> _Exercise requirements_
After finding the line with "blue ball: 0 -> 1" in the entries below, retype exactly each line from there through the line with "white hammer: 1 -> 0", including that final line.

> _Supplied entries_
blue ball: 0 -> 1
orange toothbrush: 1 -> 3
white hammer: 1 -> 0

---

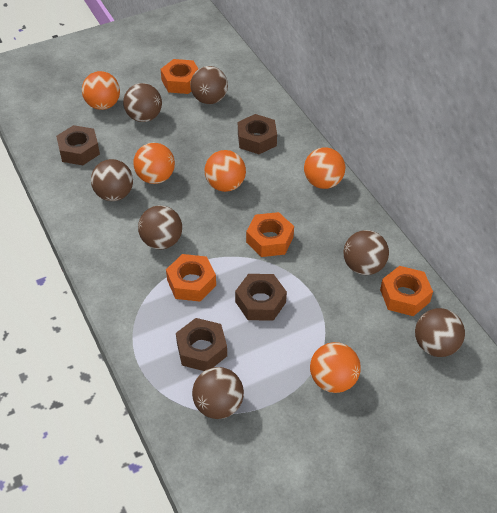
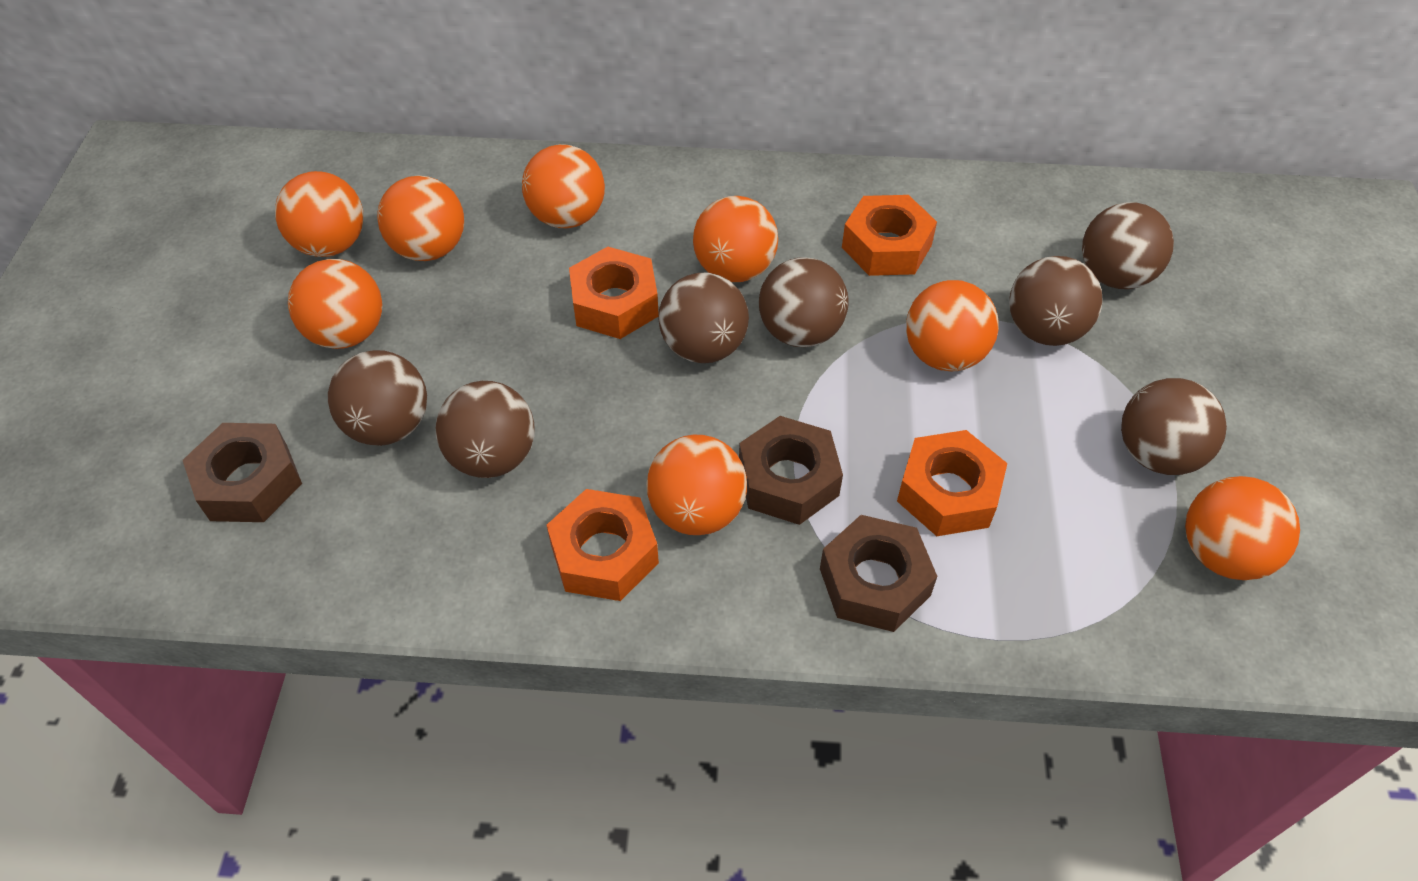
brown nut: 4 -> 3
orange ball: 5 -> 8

> _Answer below_
blue ball: 0 -> 1
orange toothbrush: 1 -> 3
white hammer: 1 -> 0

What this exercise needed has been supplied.